**Directions**
Please restate word for word the lines of the entries below from the one with "pink arrow: (41, 142) -> (58, 116), moved" to the one with "green triangle: (163, 75) -> (148, 74), moved", inclusive, and leave out every picture.

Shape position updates
* * * * * * *

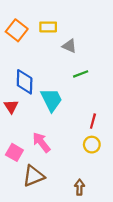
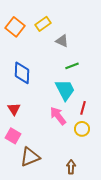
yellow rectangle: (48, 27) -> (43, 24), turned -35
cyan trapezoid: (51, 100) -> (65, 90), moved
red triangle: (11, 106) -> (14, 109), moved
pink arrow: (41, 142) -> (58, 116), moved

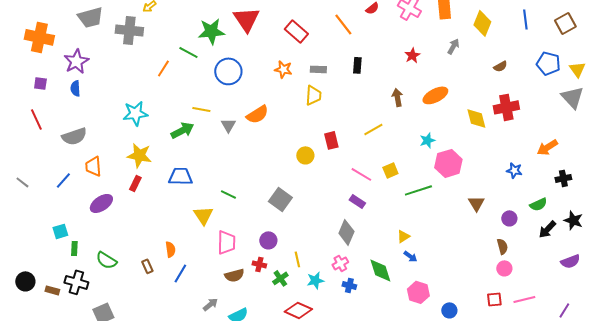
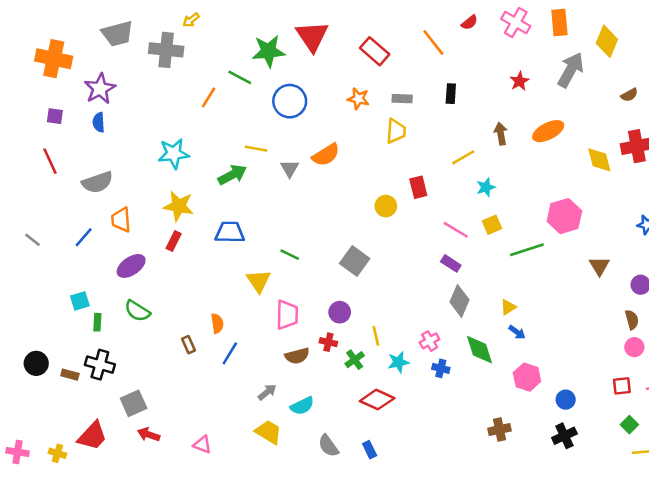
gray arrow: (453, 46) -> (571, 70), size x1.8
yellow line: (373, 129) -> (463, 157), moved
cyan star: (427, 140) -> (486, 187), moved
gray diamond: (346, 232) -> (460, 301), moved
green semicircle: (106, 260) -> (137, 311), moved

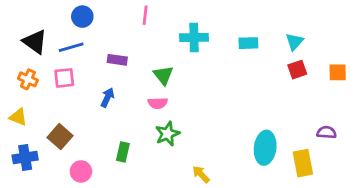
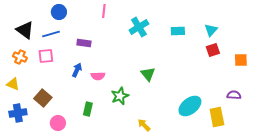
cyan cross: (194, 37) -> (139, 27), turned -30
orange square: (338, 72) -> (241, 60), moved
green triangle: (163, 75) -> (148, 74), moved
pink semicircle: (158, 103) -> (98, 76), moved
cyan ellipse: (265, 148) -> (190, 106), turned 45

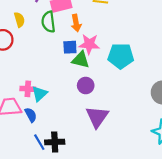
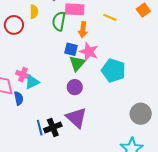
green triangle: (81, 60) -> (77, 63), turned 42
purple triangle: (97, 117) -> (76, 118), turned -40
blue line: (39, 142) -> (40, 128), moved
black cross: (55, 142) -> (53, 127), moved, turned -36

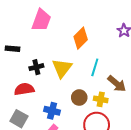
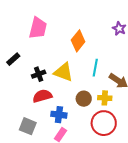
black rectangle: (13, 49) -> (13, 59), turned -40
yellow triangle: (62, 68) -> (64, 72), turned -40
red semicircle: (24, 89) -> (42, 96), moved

* * * * * * *

**Exercise response**
pink arrow: (41, 142) -> (58, 116), moved

gray arrow: (453, 46) -> (571, 70), size x1.8
yellow line: (373, 129) -> (463, 157), moved
cyan star: (427, 140) -> (486, 187), moved
gray diamond: (346, 232) -> (460, 301), moved
green semicircle: (106, 260) -> (137, 311), moved

cyan cross: (194, 37) -> (139, 27), turned -30
orange square: (338, 72) -> (241, 60), moved
green triangle: (163, 75) -> (148, 74), moved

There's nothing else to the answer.